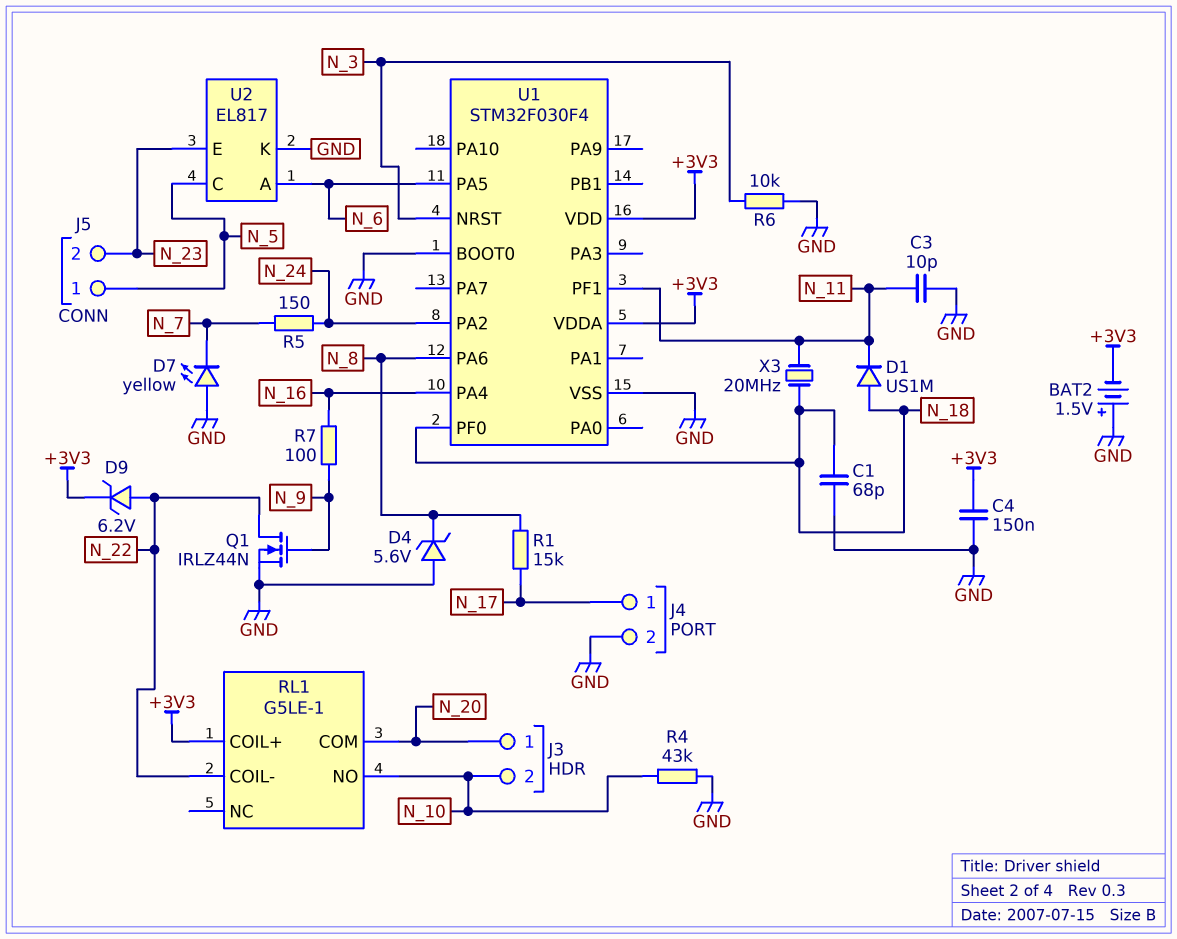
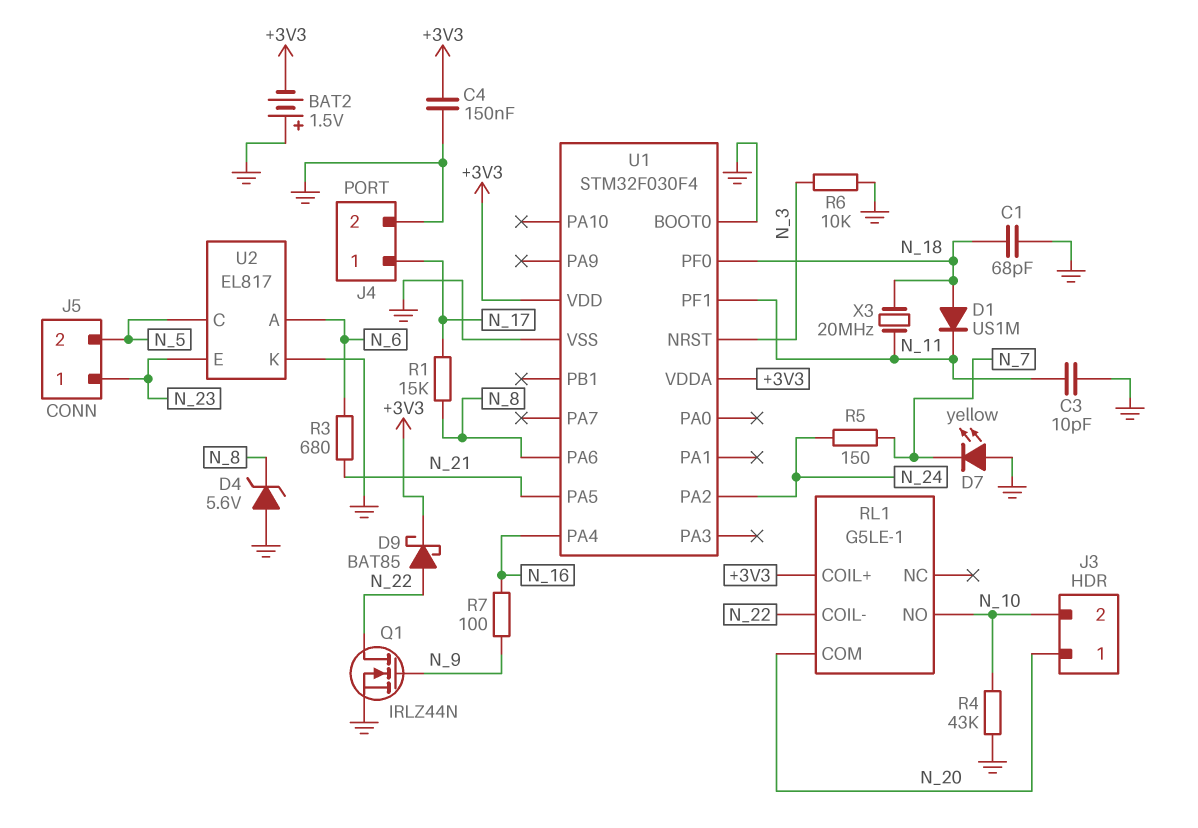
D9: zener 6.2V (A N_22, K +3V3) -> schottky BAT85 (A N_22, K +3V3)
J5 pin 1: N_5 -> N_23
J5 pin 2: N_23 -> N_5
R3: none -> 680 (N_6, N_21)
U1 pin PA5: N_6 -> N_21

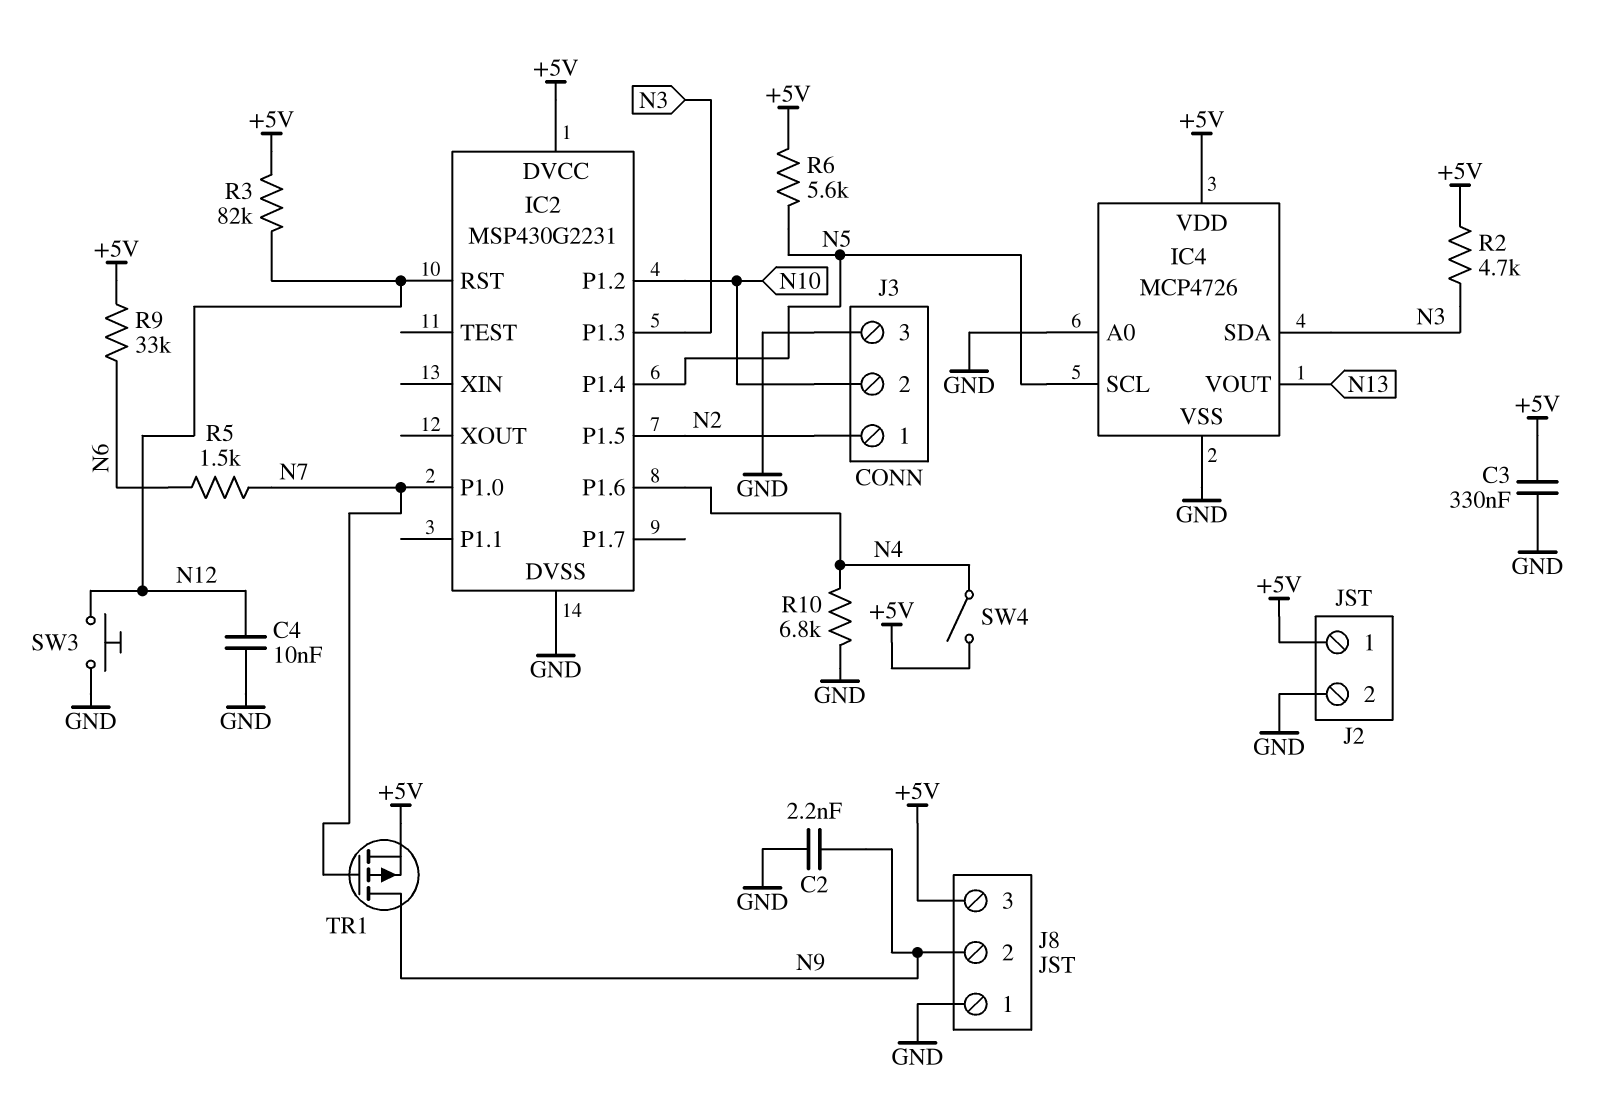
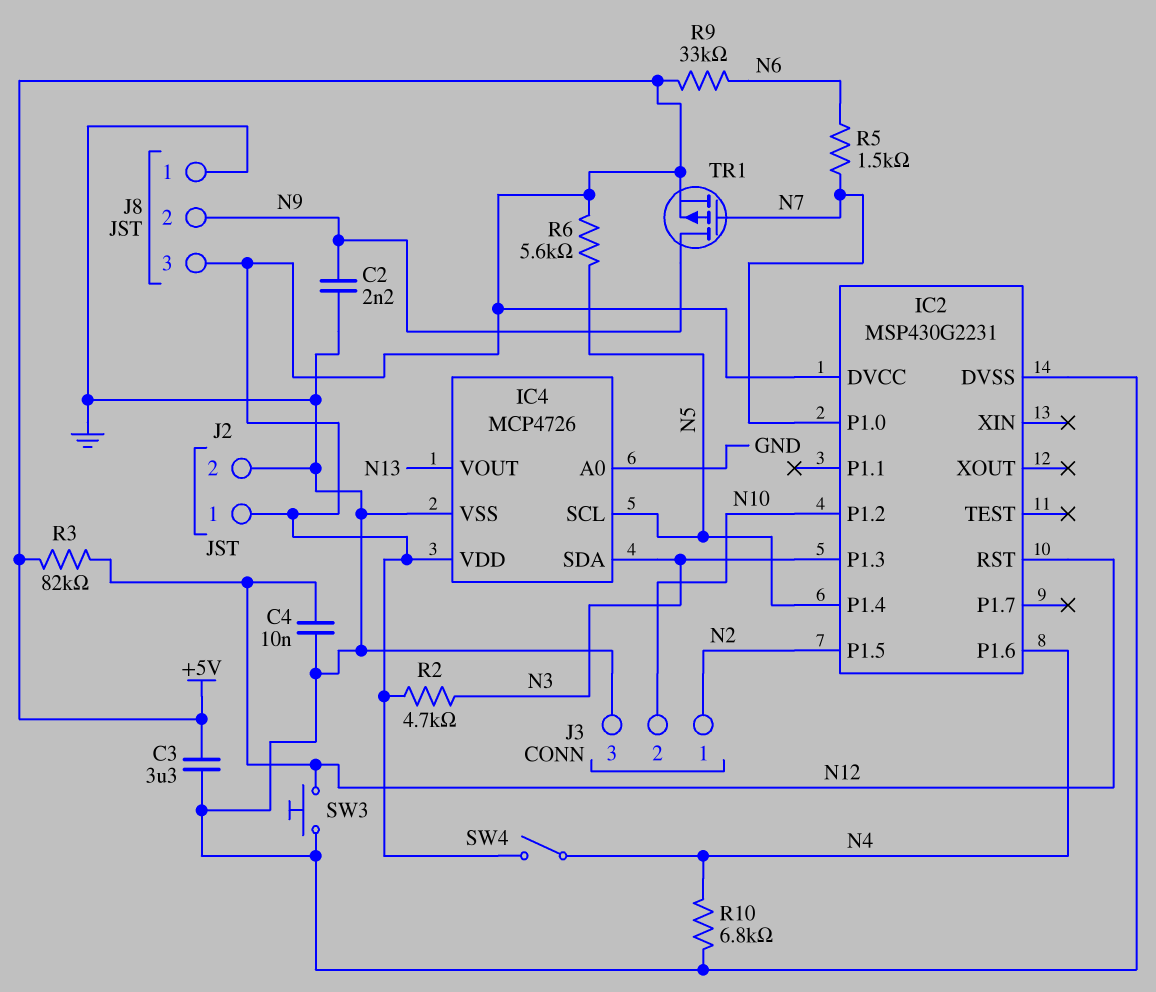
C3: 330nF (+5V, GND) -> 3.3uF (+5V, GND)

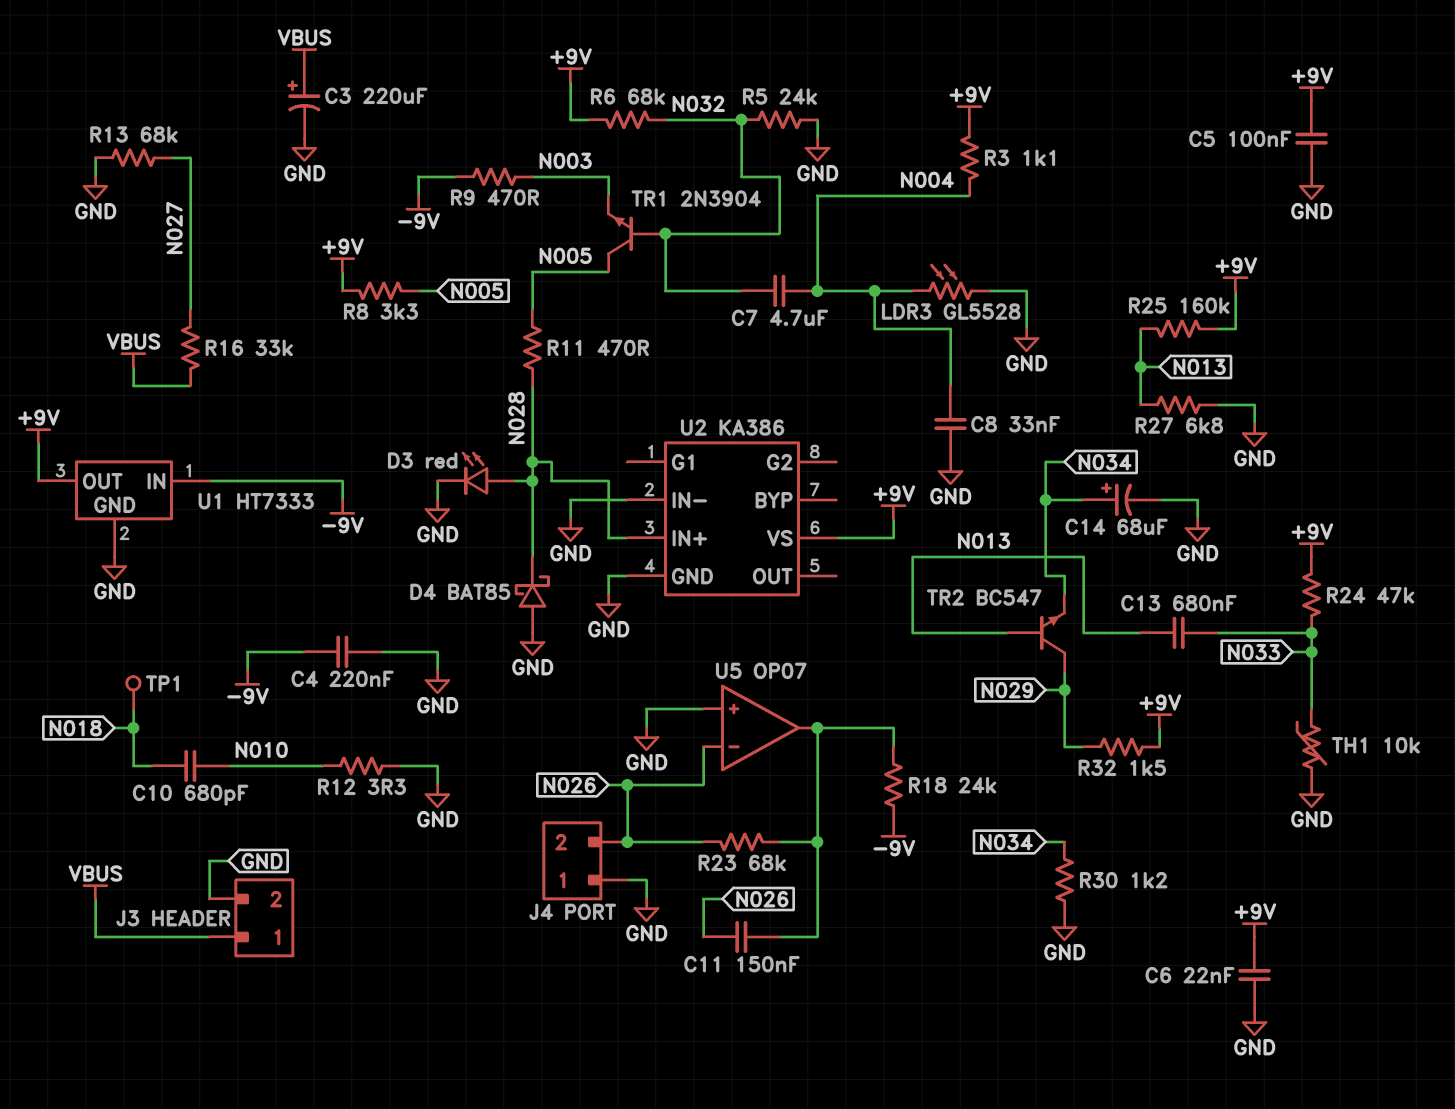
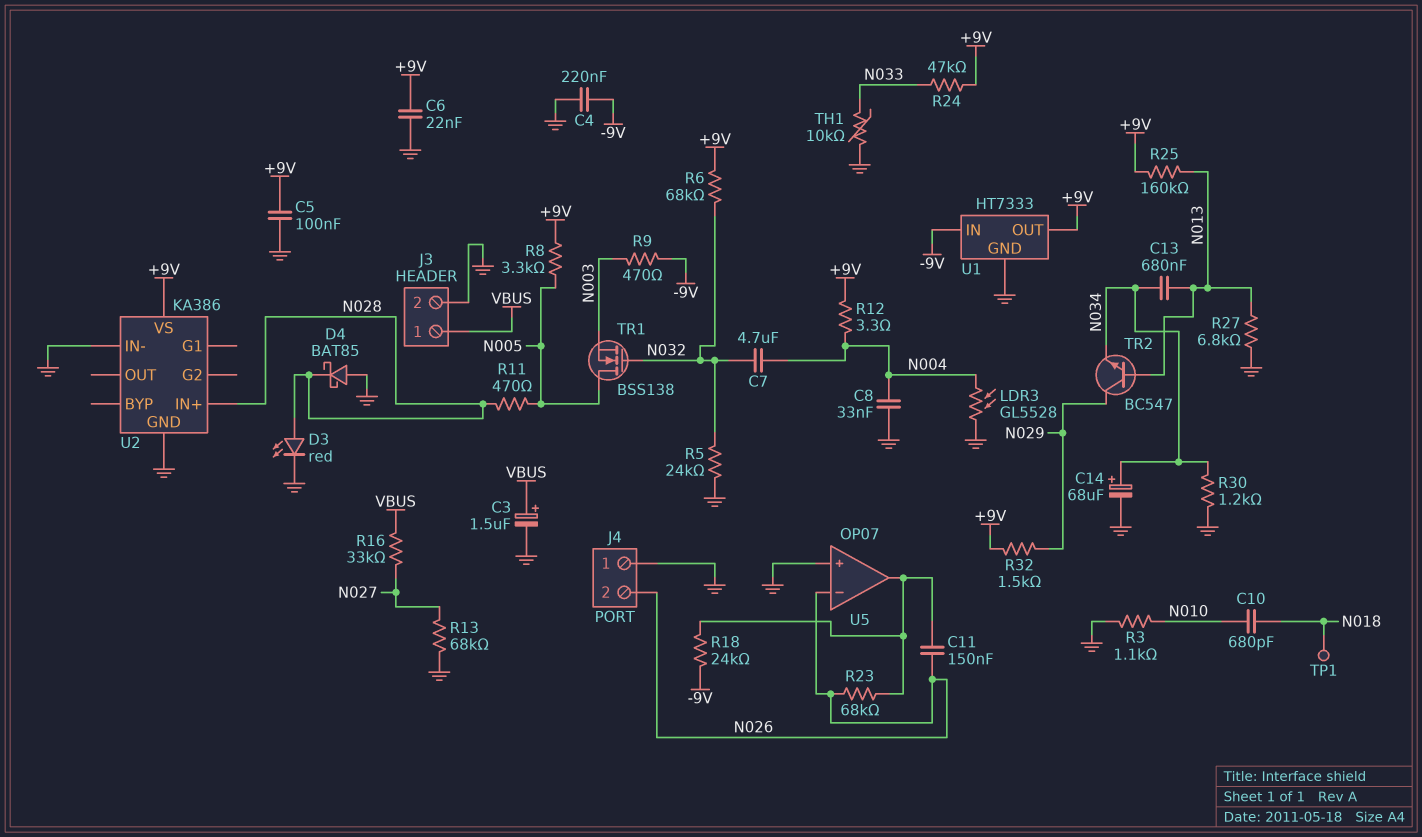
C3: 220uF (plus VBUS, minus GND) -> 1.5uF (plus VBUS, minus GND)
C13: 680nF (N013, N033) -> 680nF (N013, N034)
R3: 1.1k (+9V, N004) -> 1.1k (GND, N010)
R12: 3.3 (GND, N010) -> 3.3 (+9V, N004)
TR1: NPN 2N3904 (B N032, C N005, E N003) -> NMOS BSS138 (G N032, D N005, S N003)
------------------------------------------------
→ **Exercise details**:
For each line above, output its wording exactly and leave out any picture.

→ **Response area**:
D9: zener 6.2V (A N_22, K +3V3) -> schottky BAT85 (A N_22, K +3V3)
J5 pin 1: N_5 -> N_23
J5 pin 2: N_23 -> N_5
R3: none -> 680 (N_6, N_21)
U1 pin PA5: N_6 -> N_21

C3: 330nF (+5V, GND) -> 3.3uF (+5V, GND)

C3: 220uF (plus VBUS, minus GND) -> 1.5uF (plus VBUS, minus GND)
C13: 680nF (N013, N033) -> 680nF (N013, N034)
R3: 1.1k (+9V, N004) -> 1.1k (GND, N010)
R12: 3.3 (GND, N010) -> 3.3 (+9V, N004)
TR1: NPN 2N3904 (B N032, C N005, E N003) -> NMOS BSS138 (G N032, D N005, S N003)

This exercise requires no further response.